>> Begin

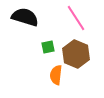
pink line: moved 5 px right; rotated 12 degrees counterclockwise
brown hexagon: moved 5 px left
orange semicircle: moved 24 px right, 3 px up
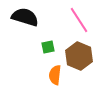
pink line: moved 3 px right, 2 px down
brown hexagon: moved 3 px right, 2 px down
orange semicircle: moved 1 px left
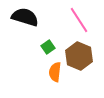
green square: rotated 24 degrees counterclockwise
orange semicircle: moved 3 px up
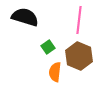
pink line: rotated 40 degrees clockwise
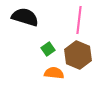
green square: moved 2 px down
brown hexagon: moved 1 px left, 1 px up
orange semicircle: moved 1 px left, 1 px down; rotated 90 degrees clockwise
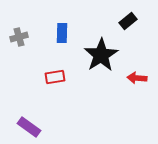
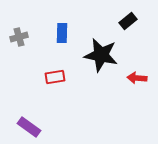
black star: rotated 28 degrees counterclockwise
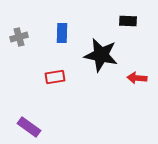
black rectangle: rotated 42 degrees clockwise
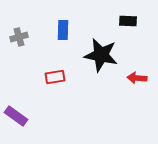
blue rectangle: moved 1 px right, 3 px up
purple rectangle: moved 13 px left, 11 px up
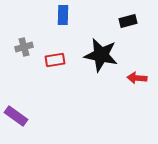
black rectangle: rotated 18 degrees counterclockwise
blue rectangle: moved 15 px up
gray cross: moved 5 px right, 10 px down
red rectangle: moved 17 px up
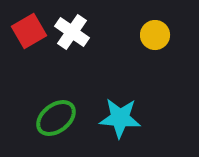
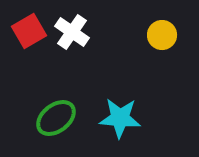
yellow circle: moved 7 px right
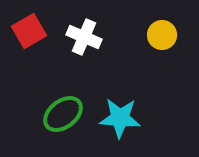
white cross: moved 12 px right, 5 px down; rotated 12 degrees counterclockwise
green ellipse: moved 7 px right, 4 px up
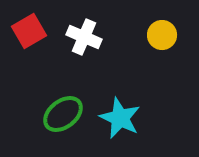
cyan star: rotated 21 degrees clockwise
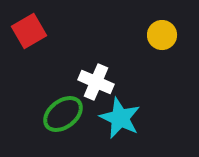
white cross: moved 12 px right, 45 px down
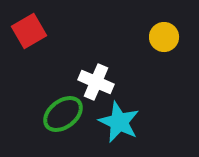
yellow circle: moved 2 px right, 2 px down
cyan star: moved 1 px left, 4 px down
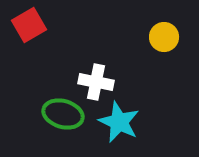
red square: moved 6 px up
white cross: rotated 12 degrees counterclockwise
green ellipse: rotated 54 degrees clockwise
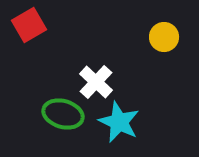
white cross: rotated 32 degrees clockwise
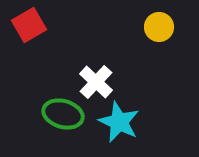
yellow circle: moved 5 px left, 10 px up
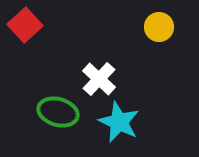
red square: moved 4 px left; rotated 12 degrees counterclockwise
white cross: moved 3 px right, 3 px up
green ellipse: moved 5 px left, 2 px up
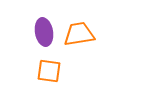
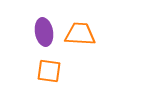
orange trapezoid: moved 1 px right; rotated 12 degrees clockwise
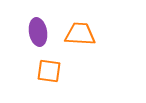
purple ellipse: moved 6 px left
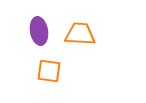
purple ellipse: moved 1 px right, 1 px up
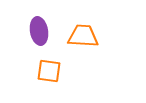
orange trapezoid: moved 3 px right, 2 px down
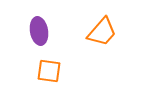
orange trapezoid: moved 19 px right, 4 px up; rotated 128 degrees clockwise
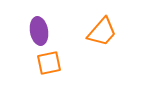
orange square: moved 8 px up; rotated 20 degrees counterclockwise
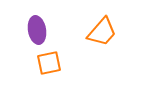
purple ellipse: moved 2 px left, 1 px up
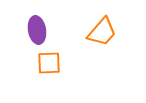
orange square: rotated 10 degrees clockwise
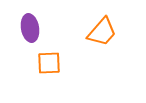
purple ellipse: moved 7 px left, 2 px up
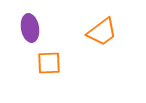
orange trapezoid: rotated 12 degrees clockwise
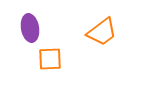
orange square: moved 1 px right, 4 px up
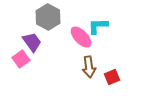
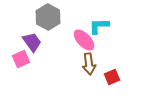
cyan L-shape: moved 1 px right
pink ellipse: moved 3 px right, 3 px down
pink square: rotated 12 degrees clockwise
brown arrow: moved 3 px up
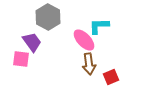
pink square: rotated 30 degrees clockwise
red square: moved 1 px left
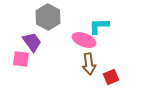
pink ellipse: rotated 25 degrees counterclockwise
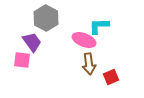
gray hexagon: moved 2 px left, 1 px down
pink square: moved 1 px right, 1 px down
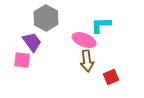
cyan L-shape: moved 2 px right, 1 px up
brown arrow: moved 2 px left, 3 px up
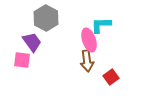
pink ellipse: moved 5 px right; rotated 50 degrees clockwise
red square: rotated 14 degrees counterclockwise
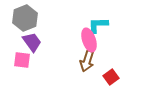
gray hexagon: moved 21 px left; rotated 10 degrees clockwise
cyan L-shape: moved 3 px left
brown arrow: rotated 25 degrees clockwise
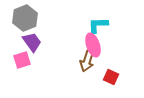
pink ellipse: moved 4 px right, 5 px down
pink square: rotated 24 degrees counterclockwise
red square: rotated 28 degrees counterclockwise
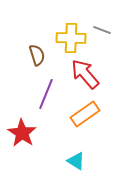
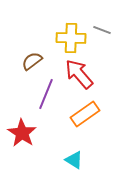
brown semicircle: moved 5 px left, 6 px down; rotated 110 degrees counterclockwise
red arrow: moved 6 px left
cyan triangle: moved 2 px left, 1 px up
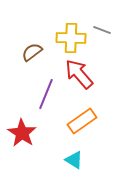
brown semicircle: moved 9 px up
orange rectangle: moved 3 px left, 7 px down
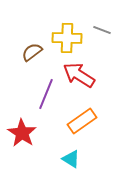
yellow cross: moved 4 px left
red arrow: moved 1 px down; rotated 16 degrees counterclockwise
cyan triangle: moved 3 px left, 1 px up
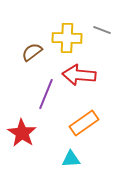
red arrow: rotated 28 degrees counterclockwise
orange rectangle: moved 2 px right, 2 px down
cyan triangle: rotated 36 degrees counterclockwise
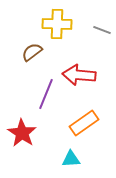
yellow cross: moved 10 px left, 14 px up
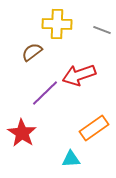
red arrow: rotated 24 degrees counterclockwise
purple line: moved 1 px left, 1 px up; rotated 24 degrees clockwise
orange rectangle: moved 10 px right, 5 px down
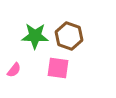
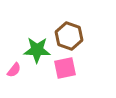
green star: moved 2 px right, 14 px down
pink square: moved 7 px right; rotated 20 degrees counterclockwise
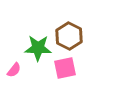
brown hexagon: rotated 8 degrees clockwise
green star: moved 1 px right, 2 px up
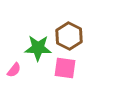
pink square: rotated 20 degrees clockwise
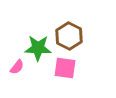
pink semicircle: moved 3 px right, 3 px up
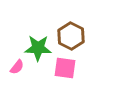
brown hexagon: moved 2 px right
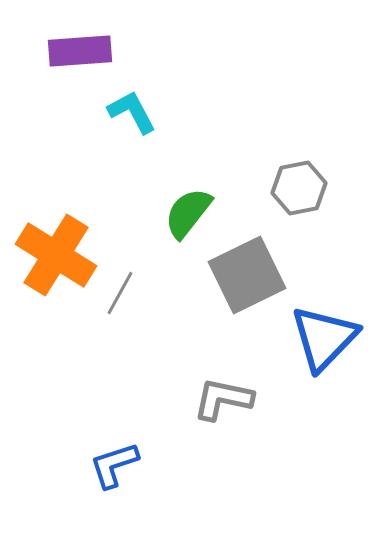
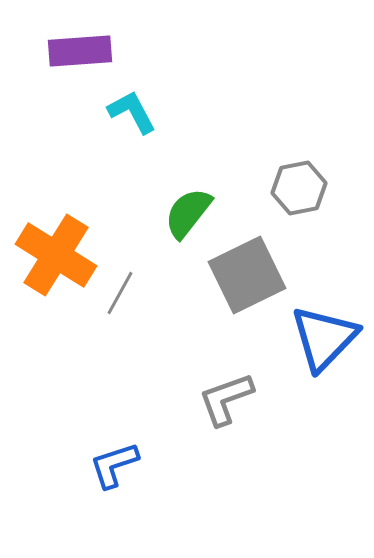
gray L-shape: moved 3 px right; rotated 32 degrees counterclockwise
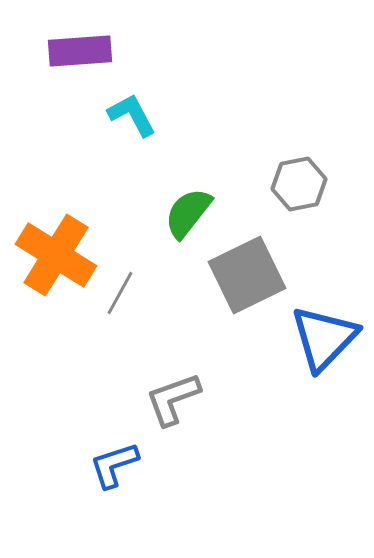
cyan L-shape: moved 3 px down
gray hexagon: moved 4 px up
gray L-shape: moved 53 px left
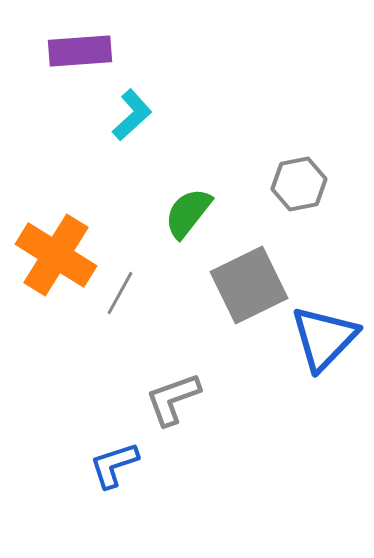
cyan L-shape: rotated 76 degrees clockwise
gray square: moved 2 px right, 10 px down
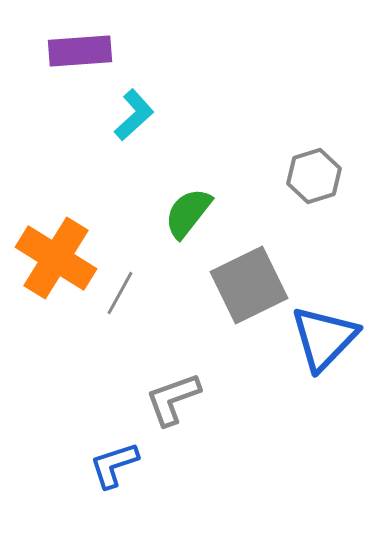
cyan L-shape: moved 2 px right
gray hexagon: moved 15 px right, 8 px up; rotated 6 degrees counterclockwise
orange cross: moved 3 px down
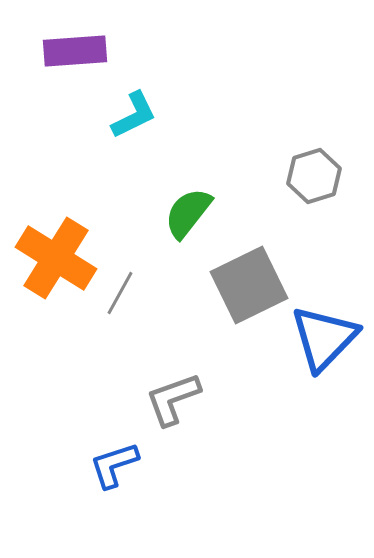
purple rectangle: moved 5 px left
cyan L-shape: rotated 16 degrees clockwise
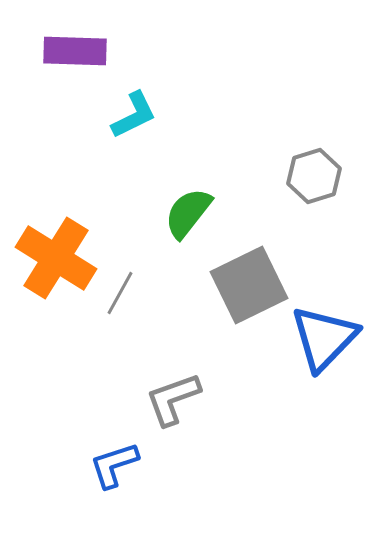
purple rectangle: rotated 6 degrees clockwise
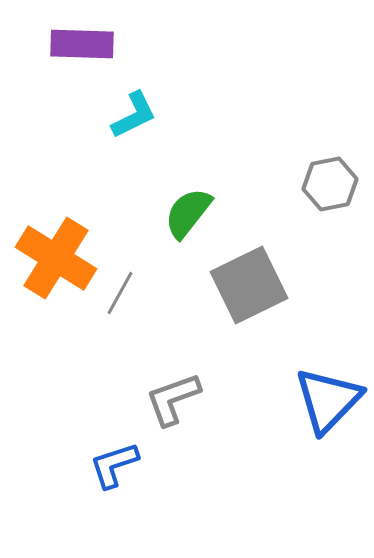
purple rectangle: moved 7 px right, 7 px up
gray hexagon: moved 16 px right, 8 px down; rotated 6 degrees clockwise
blue triangle: moved 4 px right, 62 px down
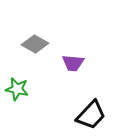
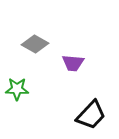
green star: rotated 10 degrees counterclockwise
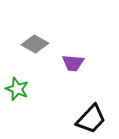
green star: rotated 20 degrees clockwise
black trapezoid: moved 4 px down
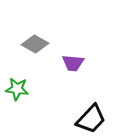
green star: rotated 15 degrees counterclockwise
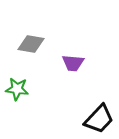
gray diamond: moved 4 px left; rotated 20 degrees counterclockwise
black trapezoid: moved 8 px right
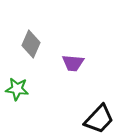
gray diamond: rotated 76 degrees counterclockwise
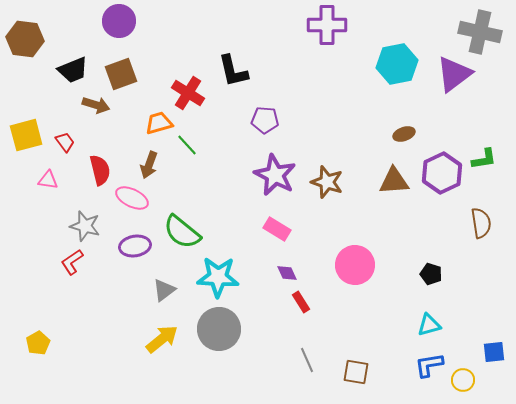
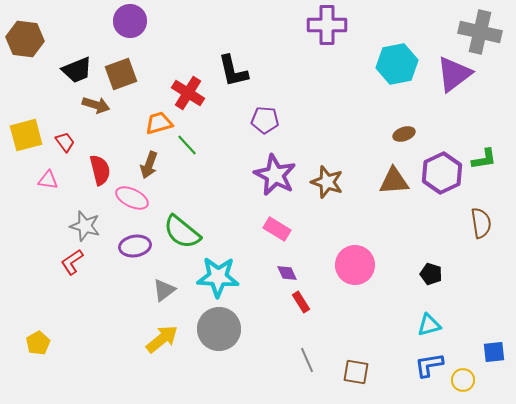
purple circle at (119, 21): moved 11 px right
black trapezoid at (73, 70): moved 4 px right
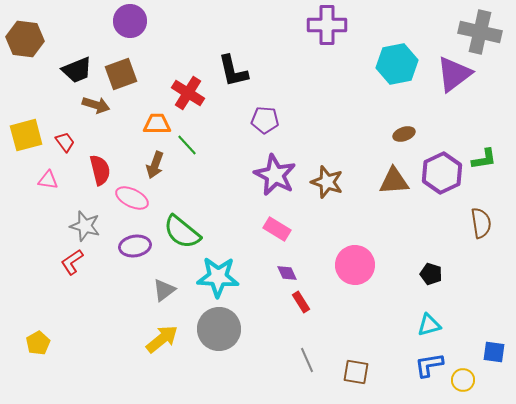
orange trapezoid at (159, 123): moved 2 px left, 1 px down; rotated 16 degrees clockwise
brown arrow at (149, 165): moved 6 px right
blue square at (494, 352): rotated 15 degrees clockwise
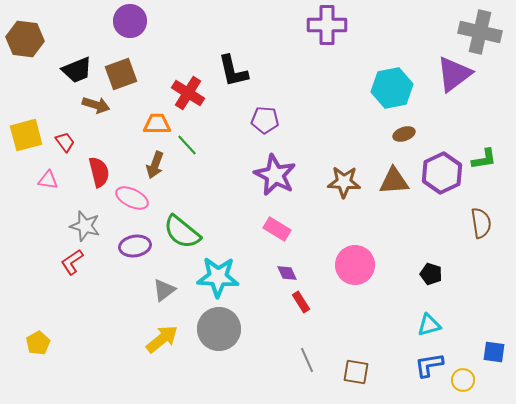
cyan hexagon at (397, 64): moved 5 px left, 24 px down
red semicircle at (100, 170): moved 1 px left, 2 px down
brown star at (327, 182): moved 17 px right; rotated 16 degrees counterclockwise
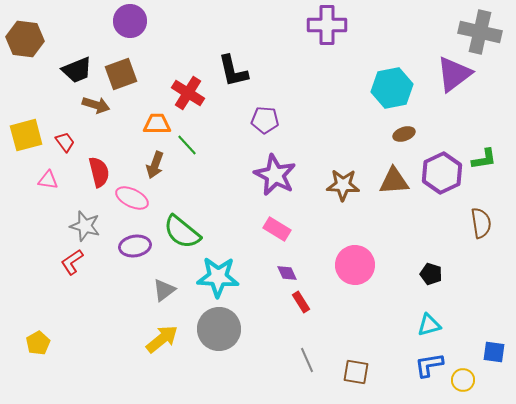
brown star at (344, 182): moved 1 px left, 3 px down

>> End

◆ **Problem to solve**
Copy every row above word for word, omitting the pictures.

◆ **The result**
pink line: moved 5 px right; rotated 12 degrees counterclockwise
brown hexagon: moved 5 px left
orange semicircle: moved 24 px right, 3 px up
pink line: moved 3 px right, 2 px down
brown hexagon: moved 3 px right, 2 px down
orange semicircle: moved 1 px left
green square: rotated 24 degrees counterclockwise
orange semicircle: moved 3 px up
pink line: rotated 40 degrees clockwise
green square: moved 2 px down
brown hexagon: moved 1 px left, 1 px up
orange semicircle: moved 1 px left, 1 px down; rotated 90 degrees clockwise
black star: rotated 28 degrees counterclockwise
black rectangle: rotated 42 degrees clockwise
blue rectangle: moved 1 px right, 3 px up
purple rectangle: moved 13 px left, 11 px up
black rectangle: rotated 18 degrees counterclockwise
blue rectangle: moved 15 px up
gray cross: moved 5 px right, 10 px down
red rectangle: moved 17 px up
yellow circle: moved 7 px right
white cross: moved 12 px right, 5 px down; rotated 12 degrees counterclockwise
green ellipse: moved 7 px right, 4 px up
cyan star: rotated 21 degrees clockwise
white cross: moved 12 px right, 45 px down
yellow circle: moved 2 px right, 2 px down
cyan star: moved 1 px left, 4 px down
red square: moved 6 px up
white cross: rotated 12 degrees counterclockwise
green ellipse: rotated 54 degrees clockwise
white cross: rotated 32 degrees clockwise
yellow circle: moved 5 px left, 10 px up
red square: moved 4 px left; rotated 12 degrees counterclockwise
white cross: moved 3 px right, 3 px up
green ellipse: moved 5 px left, 2 px up
orange trapezoid: moved 1 px right; rotated 12 degrees clockwise
purple ellipse: moved 6 px left
purple ellipse: moved 1 px right, 1 px up
orange trapezoid: moved 3 px right, 2 px down
orange trapezoid: moved 19 px right, 4 px up; rotated 128 degrees clockwise
orange square: moved 8 px up; rotated 20 degrees counterclockwise
purple ellipse: moved 2 px left, 1 px up
orange square: rotated 10 degrees clockwise
purple ellipse: moved 7 px left, 2 px up
orange trapezoid: rotated 12 degrees clockwise
orange square: moved 1 px right, 4 px up
cyan L-shape: moved 1 px right
pink ellipse: moved 3 px right, 3 px down
pink square: rotated 12 degrees clockwise
brown arrow: moved 3 px up
pink square: rotated 30 degrees clockwise
red square: moved 1 px left
pink ellipse: rotated 25 degrees counterclockwise
gray hexagon: moved 2 px left, 1 px down
pink square: moved 1 px right, 1 px down
cyan L-shape: moved 2 px right, 1 px up
brown arrow: moved 2 px left, 3 px up
pink ellipse: moved 5 px right; rotated 50 degrees clockwise
red square: rotated 14 degrees counterclockwise
gray hexagon: moved 21 px left; rotated 10 degrees clockwise
cyan L-shape: moved 3 px left
brown arrow: rotated 25 degrees clockwise
pink ellipse: moved 4 px right, 5 px down
pink square: rotated 24 degrees counterclockwise
red square: rotated 28 degrees counterclockwise
brown semicircle: moved 5 px left, 6 px down; rotated 110 degrees counterclockwise
red arrow: moved 6 px left
cyan triangle: moved 2 px left, 1 px up
brown semicircle: moved 9 px up
orange rectangle: moved 3 px left, 7 px down
yellow cross: moved 4 px left
red arrow: moved 1 px down; rotated 16 degrees counterclockwise
cyan triangle: moved 3 px left, 1 px up
red arrow: rotated 28 degrees counterclockwise
orange rectangle: moved 2 px right, 2 px down
cyan triangle: rotated 36 degrees counterclockwise
yellow cross: moved 10 px left, 14 px up
red arrow: rotated 24 degrees counterclockwise
purple line: moved 1 px left, 1 px up; rotated 24 degrees clockwise
orange rectangle: moved 10 px right, 5 px down
green star: moved 2 px right, 14 px down
pink square: moved 7 px right; rotated 20 degrees counterclockwise
brown hexagon: rotated 8 degrees clockwise
green star: moved 1 px right, 2 px up
pink square: rotated 20 degrees clockwise
pink semicircle: moved 3 px right, 3 px up
brown hexagon: moved 2 px right
gray L-shape: moved 3 px right; rotated 32 degrees counterclockwise
cyan L-shape: moved 3 px down
gray hexagon: moved 4 px up
gray L-shape: moved 53 px left
cyan L-shape: rotated 76 degrees clockwise
gray square: moved 2 px right, 10 px down
cyan L-shape: moved 2 px right
gray hexagon: moved 15 px right, 8 px up; rotated 6 degrees counterclockwise
orange cross: moved 3 px down
purple rectangle: moved 5 px left
cyan L-shape: rotated 16 degrees clockwise
purple rectangle: rotated 6 degrees clockwise
purple rectangle: moved 7 px right, 7 px up
gray hexagon: moved 16 px right, 8 px down; rotated 6 degrees clockwise
blue triangle: moved 4 px right, 62 px down
green star: rotated 10 degrees counterclockwise
green star: rotated 20 degrees clockwise
black trapezoid: moved 4 px down
green star: rotated 15 degrees counterclockwise
gray diamond: moved 4 px left; rotated 20 degrees counterclockwise
black trapezoid: moved 8 px right
gray diamond: rotated 76 degrees counterclockwise
purple circle at (119, 21): moved 11 px right
black trapezoid at (73, 70): moved 4 px right
orange trapezoid at (159, 123): moved 2 px left, 1 px down; rotated 16 degrees clockwise
brown arrow at (149, 165): moved 6 px right
blue square at (494, 352): rotated 15 degrees clockwise
cyan hexagon at (397, 64): moved 5 px left, 24 px down
red semicircle at (100, 170): moved 1 px left, 2 px down
brown star at (327, 182): moved 17 px right; rotated 16 degrees counterclockwise
brown star at (344, 182): moved 1 px left, 3 px down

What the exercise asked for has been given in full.